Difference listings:
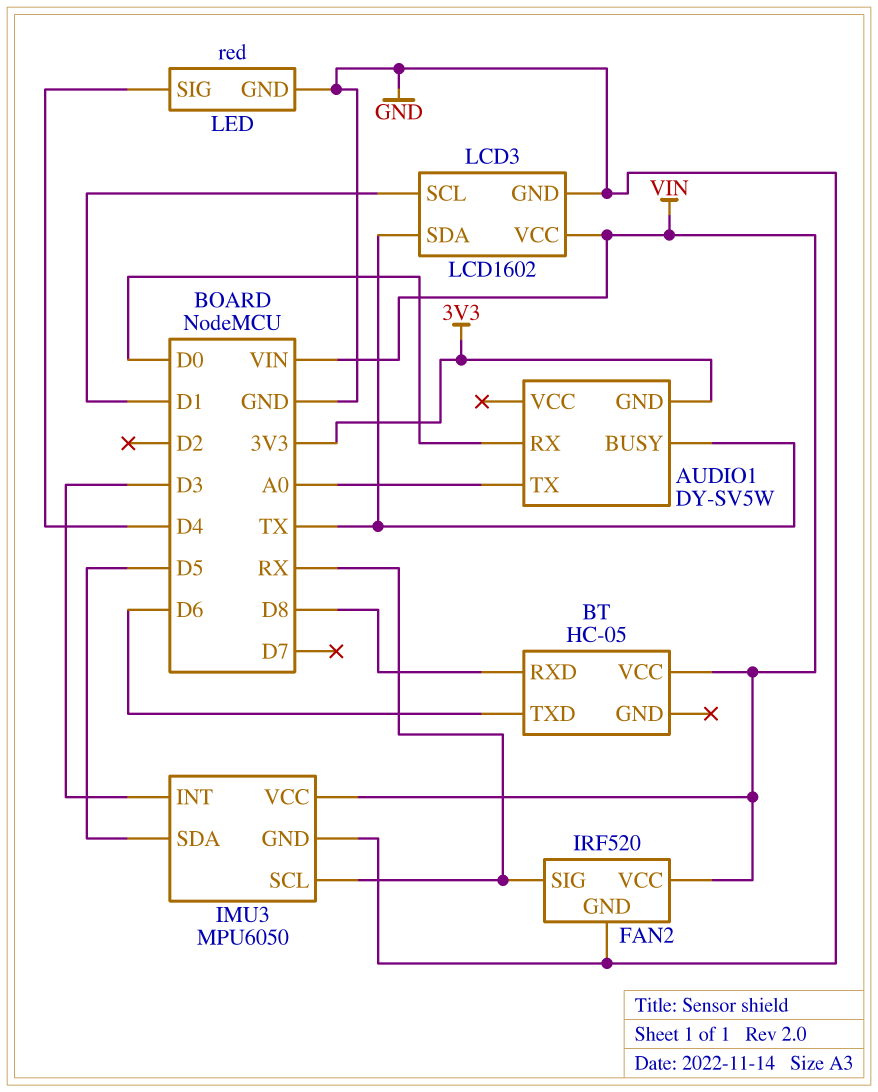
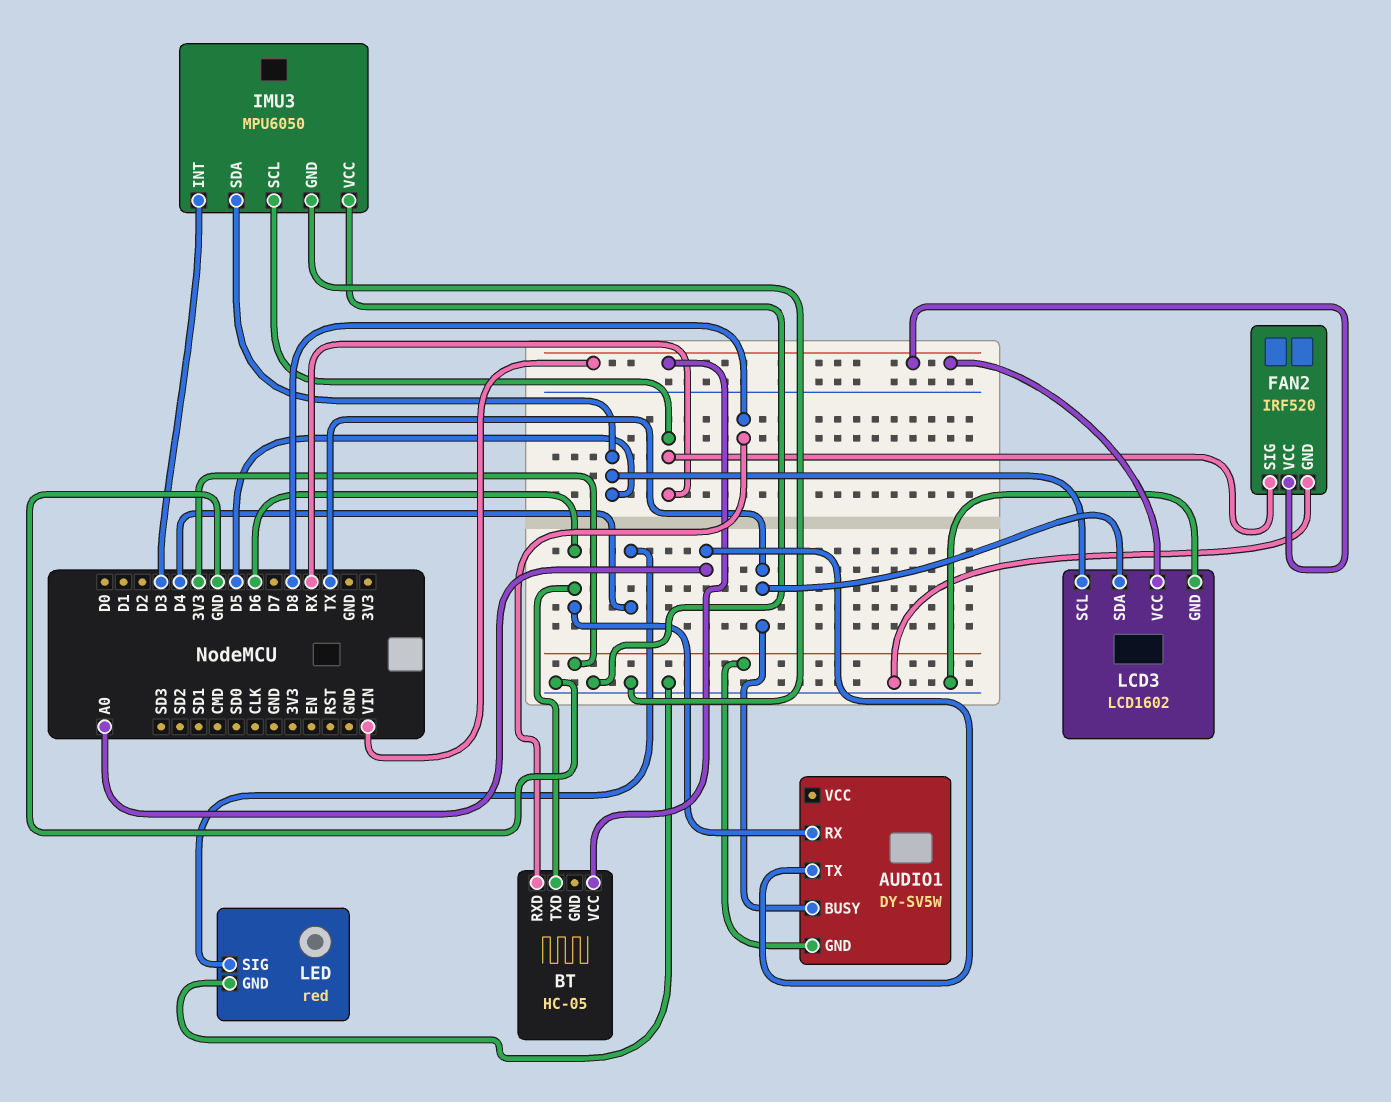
AUDIO1 pin RX: D0 -> D6
IMU3 pin VCC: VIN -> GND
LCD3 pin SCL: D1 -> D5

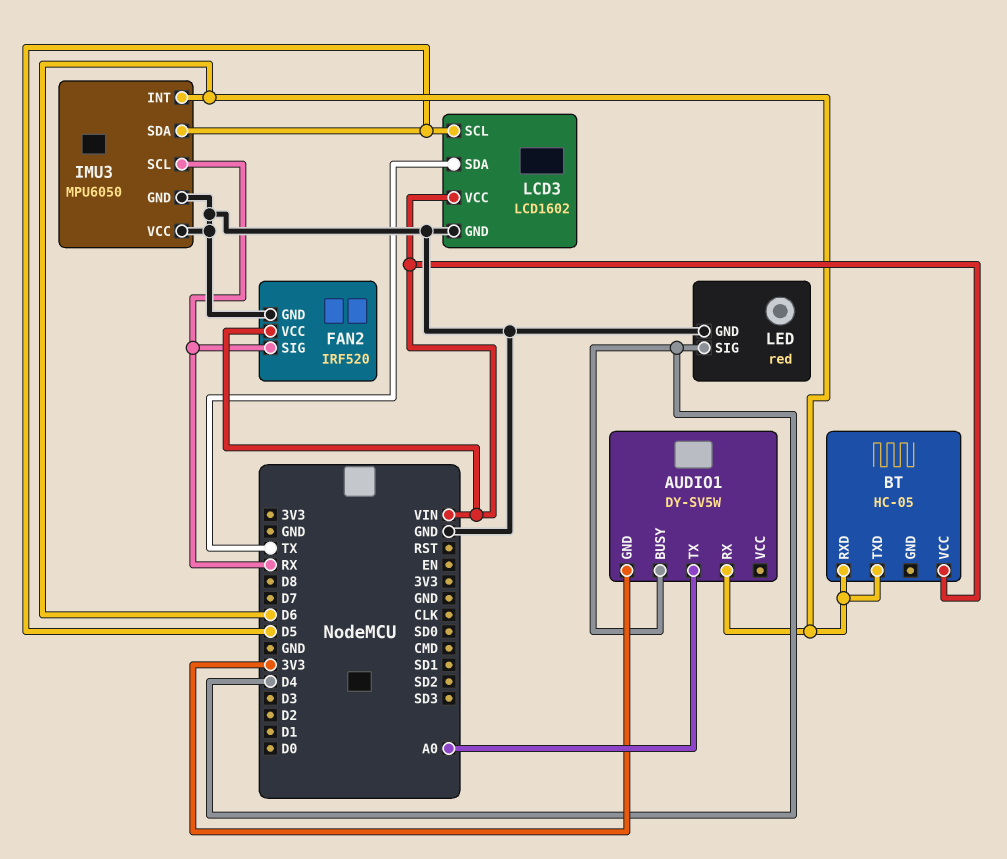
AUDIO1 pin BUSY: TX -> D4
BT pin RXD: D8 -> D6
IMU3 pin INT: D3 -> D6

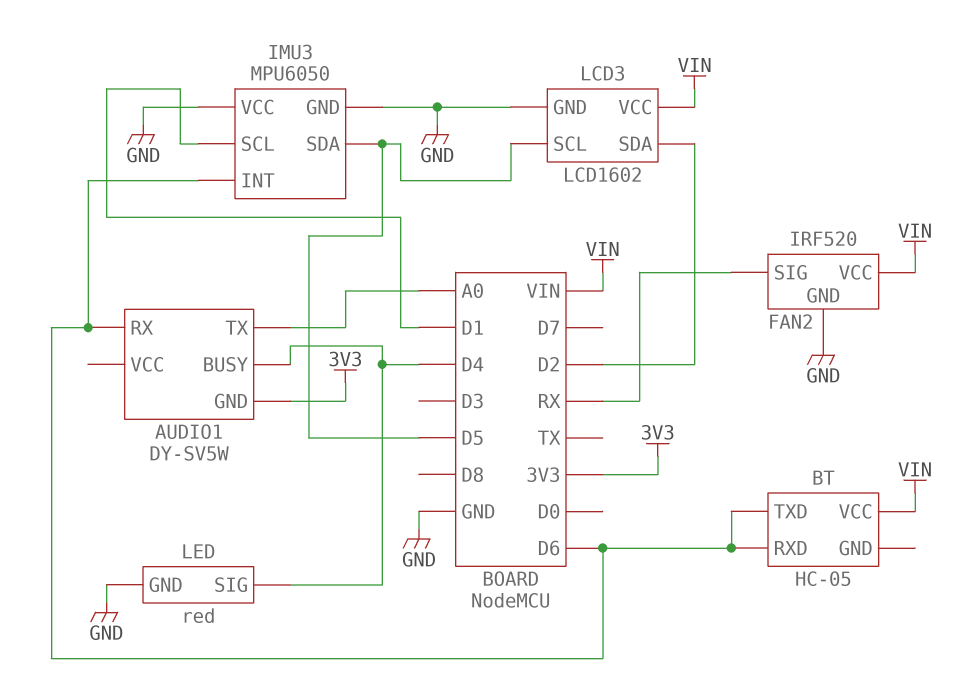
IMU3 pin SCL: RX -> D1
LCD3 pin SDA: TX -> D2

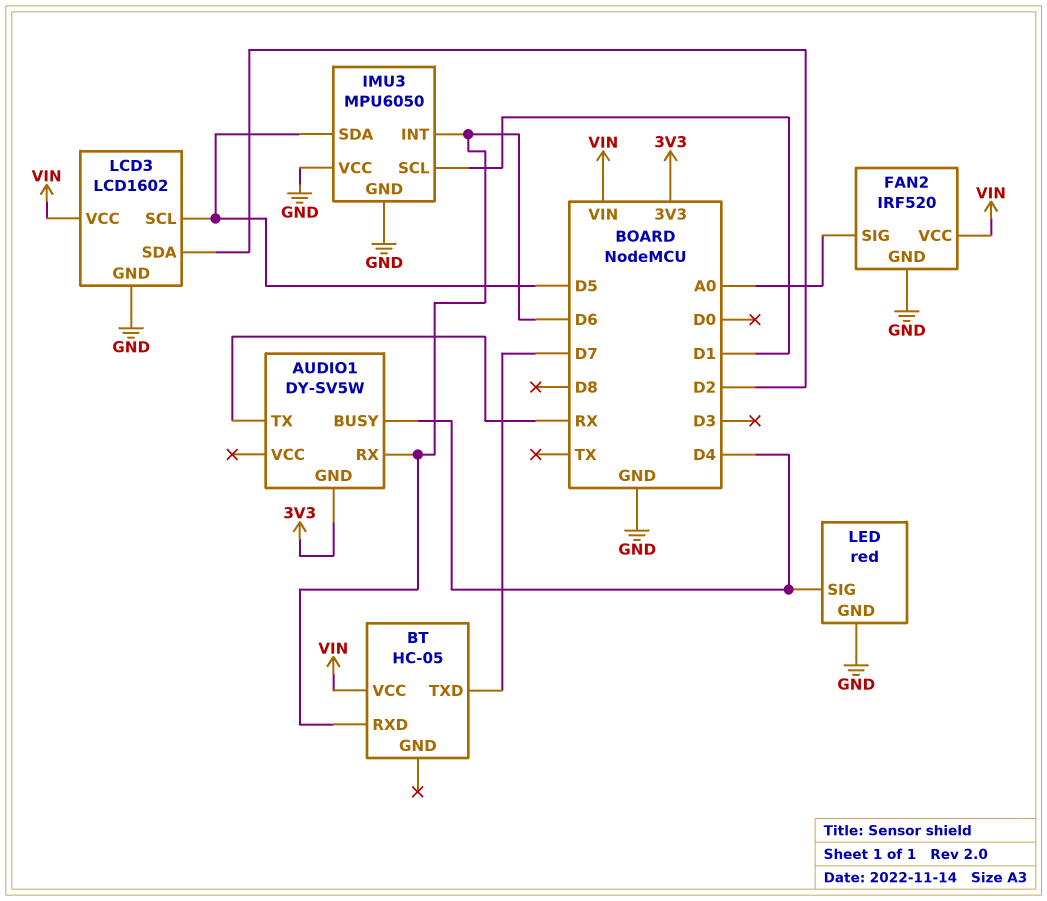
AUDIO1 pin TX: A0 -> RX
BT pin TXD: D6 -> D7
FAN2 pin SIG: RX -> A0

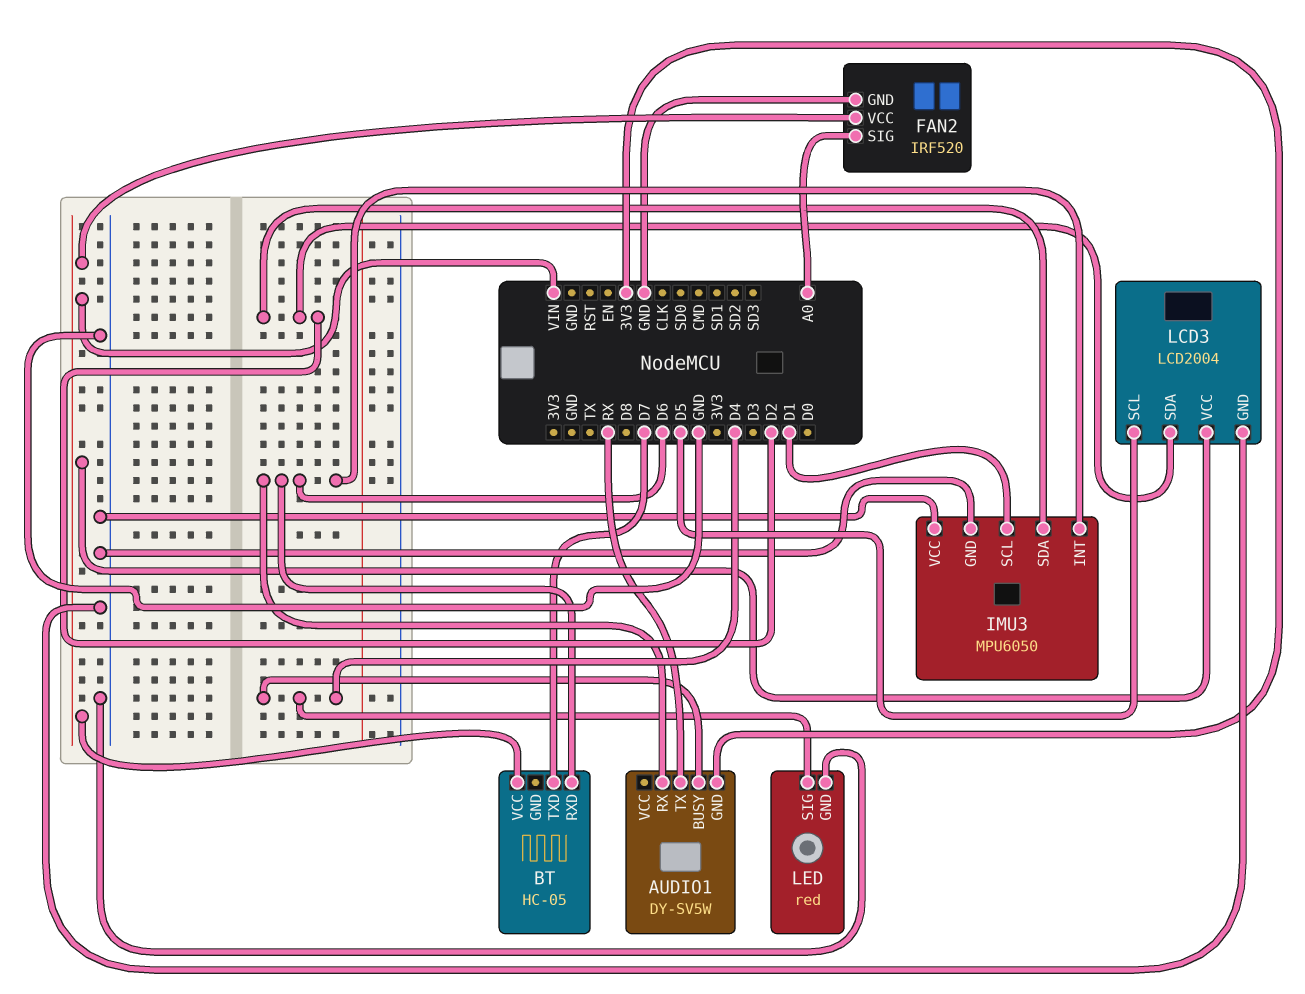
IMU3 pin SDA: D5 -> D2
LCD3: LCD1602 -> LCD2004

* WORK TO COMPLETE
Return exactly the lines from the one with "IMU3 pin INT: D3 -> D6" through the last line of the entries above, both ends included. No pictures may appear in the copy.

* ANSWER SPACE
IMU3 pin INT: D3 -> D6

IMU3 pin SCL: RX -> D1
LCD3 pin SDA: TX -> D2

AUDIO1 pin TX: A0 -> RX
BT pin TXD: D6 -> D7
FAN2 pin SIG: RX -> A0

IMU3 pin SDA: D5 -> D2
LCD3: LCD1602 -> LCD2004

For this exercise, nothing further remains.